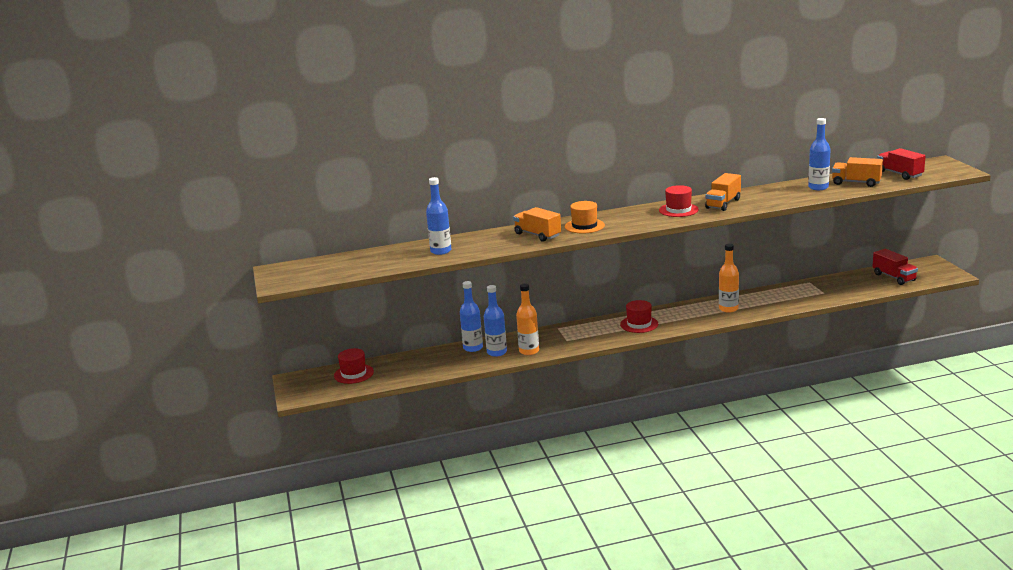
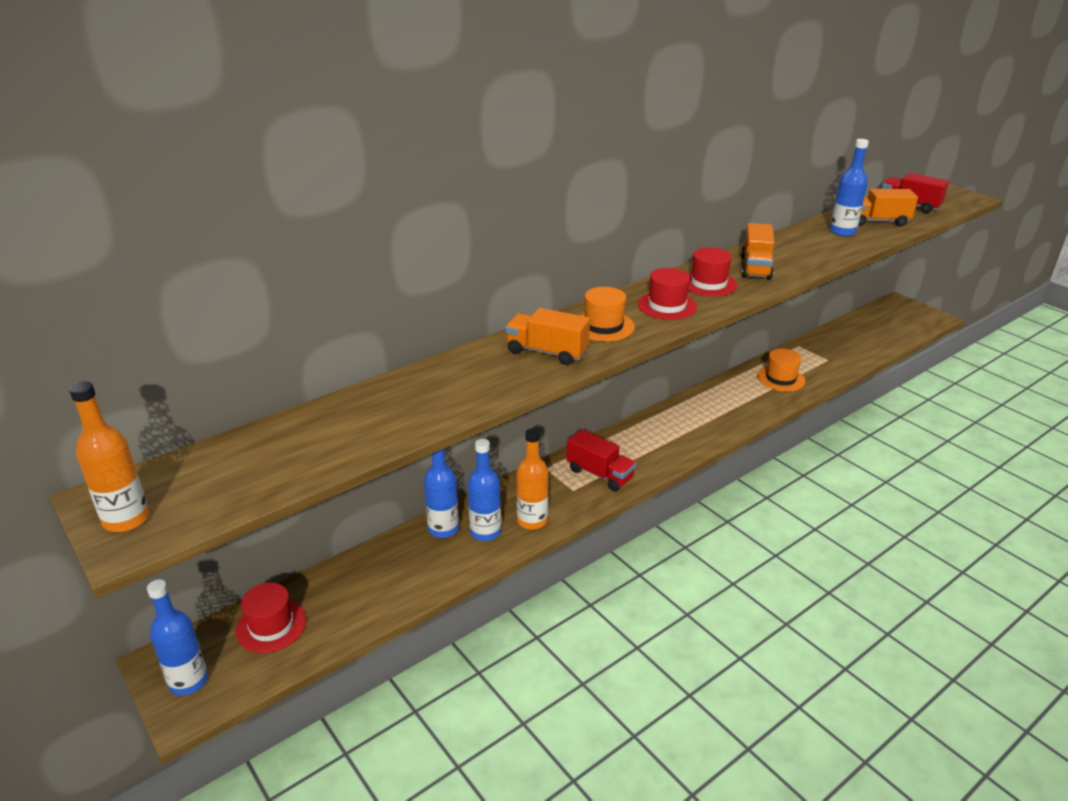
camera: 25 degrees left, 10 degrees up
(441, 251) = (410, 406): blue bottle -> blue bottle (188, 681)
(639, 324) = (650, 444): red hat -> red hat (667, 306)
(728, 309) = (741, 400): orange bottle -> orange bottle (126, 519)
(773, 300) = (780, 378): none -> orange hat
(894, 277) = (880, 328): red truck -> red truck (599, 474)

[TO DO]
Copy out only the lines from the one containing "(441, 251) = (410, 406): blue" down to the last line of the material, keeping both ends.

[ANSWER SECTION]
(441, 251) = (410, 406): blue bottle -> blue bottle (188, 681)
(639, 324) = (650, 444): red hat -> red hat (667, 306)
(728, 309) = (741, 400): orange bottle -> orange bottle (126, 519)
(773, 300) = (780, 378): none -> orange hat
(894, 277) = (880, 328): red truck -> red truck (599, 474)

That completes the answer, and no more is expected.